JOB: Copy every entry below without changing a single character.

SUPPLIED RECORDS:
__________

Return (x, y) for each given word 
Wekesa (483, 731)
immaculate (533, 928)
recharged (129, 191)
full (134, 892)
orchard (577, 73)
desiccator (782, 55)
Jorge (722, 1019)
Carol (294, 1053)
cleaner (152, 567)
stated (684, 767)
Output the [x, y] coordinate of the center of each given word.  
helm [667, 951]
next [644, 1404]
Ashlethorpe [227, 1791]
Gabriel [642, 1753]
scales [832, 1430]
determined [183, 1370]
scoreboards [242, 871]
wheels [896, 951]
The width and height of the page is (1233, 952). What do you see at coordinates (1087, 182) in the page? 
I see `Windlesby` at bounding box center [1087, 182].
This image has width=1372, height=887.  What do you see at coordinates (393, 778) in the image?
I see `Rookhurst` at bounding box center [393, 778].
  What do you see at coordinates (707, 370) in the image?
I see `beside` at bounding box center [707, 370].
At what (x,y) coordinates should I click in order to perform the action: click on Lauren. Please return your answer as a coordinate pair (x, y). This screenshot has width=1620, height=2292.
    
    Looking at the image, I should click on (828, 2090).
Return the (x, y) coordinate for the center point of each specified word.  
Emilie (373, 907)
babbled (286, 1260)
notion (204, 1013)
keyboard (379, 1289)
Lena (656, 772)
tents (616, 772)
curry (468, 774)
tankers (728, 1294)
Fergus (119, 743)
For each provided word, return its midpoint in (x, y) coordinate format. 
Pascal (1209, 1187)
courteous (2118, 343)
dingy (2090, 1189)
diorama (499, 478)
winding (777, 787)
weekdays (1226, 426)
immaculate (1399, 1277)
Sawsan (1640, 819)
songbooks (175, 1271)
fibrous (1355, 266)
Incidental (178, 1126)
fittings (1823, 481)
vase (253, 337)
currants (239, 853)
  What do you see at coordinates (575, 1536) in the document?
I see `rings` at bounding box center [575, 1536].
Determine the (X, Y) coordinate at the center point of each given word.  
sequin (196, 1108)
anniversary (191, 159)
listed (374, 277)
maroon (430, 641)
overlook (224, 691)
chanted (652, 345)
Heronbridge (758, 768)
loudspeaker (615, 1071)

__________

REPLY:
Return (x, y) for each given word 
Wekesa (483, 731)
immaculate (533, 928)
recharged (129, 191)
full (134, 892)
orchard (577, 73)
desiccator (782, 55)
Jorge (722, 1019)
Carol (294, 1053)
cleaner (152, 567)
stated (684, 767)
Output the [x, y] coordinate of the center of each given word.  
helm [667, 951]
next [644, 1404]
Ashlethorpe [227, 1791]
Gabriel [642, 1753]
scales [832, 1430]
determined [183, 1370]
scoreboards [242, 871]
wheels [896, 951]
The width and height of the page is (1233, 952). What do you see at coordinates (1087, 182) in the page? 
I see `Windlesby` at bounding box center [1087, 182].
This image has width=1372, height=887.  What do you see at coordinates (393, 778) in the image?
I see `Rookhurst` at bounding box center [393, 778].
  What do you see at coordinates (707, 370) in the image?
I see `beside` at bounding box center [707, 370].
At what (x,y) coordinates should I click in order to perform the action: click on Lauren. Please return your answer as a coordinate pair (x, y). This screenshot has width=1620, height=2292.
    
    Looking at the image, I should click on (828, 2090).
Return the (x, y) coordinate for the center point of each specified word.  
Emilie (373, 907)
babbled (286, 1260)
notion (204, 1013)
keyboard (379, 1289)
Lena (656, 772)
tents (616, 772)
curry (468, 774)
tankers (728, 1294)
Fergus (119, 743)
For each provided word, return its midpoint in (x, y) coordinate format. 
Pascal (1209, 1187)
courteous (2118, 343)
dingy (2090, 1189)
diorama (499, 478)
winding (777, 787)
weekdays (1226, 426)
immaculate (1399, 1277)
Sawsan (1640, 819)
songbooks (175, 1271)
fibrous (1355, 266)
Incidental (178, 1126)
fittings (1823, 481)
vase (253, 337)
currants (239, 853)
  What do you see at coordinates (575, 1536) in the document?
I see `rings` at bounding box center [575, 1536].
Determine the (X, Y) coordinate at the center point of each given word.  
sequin (196, 1108)
anniversary (191, 159)
listed (374, 277)
maroon (430, 641)
overlook (224, 691)
chanted (652, 345)
Heronbridge (758, 768)
loudspeaker (615, 1071)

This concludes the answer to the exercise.